- _Work request_
Reproduce each line of the listing exactly.

%%

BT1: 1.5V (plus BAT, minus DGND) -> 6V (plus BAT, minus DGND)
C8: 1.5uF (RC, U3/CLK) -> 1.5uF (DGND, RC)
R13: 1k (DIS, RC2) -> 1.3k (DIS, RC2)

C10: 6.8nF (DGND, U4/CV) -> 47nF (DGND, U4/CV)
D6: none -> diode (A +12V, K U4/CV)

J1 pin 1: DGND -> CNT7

%%

- _Solution below_
BT1: 1.5V (plus BAT, minus DGND) -> 6V (plus BAT, minus DGND)
C8: 1.5uF (RC, U3/CLK) -> 1.5uF (DGND, RC)
R13: 1k (DIS, RC2) -> 1.3k (DIS, RC2)

C10: 6.8nF (DGND, U4/CV) -> 47nF (DGND, U4/CV)
D6: none -> diode (A +12V, K U4/CV)

J1 pin 1: DGND -> CNT7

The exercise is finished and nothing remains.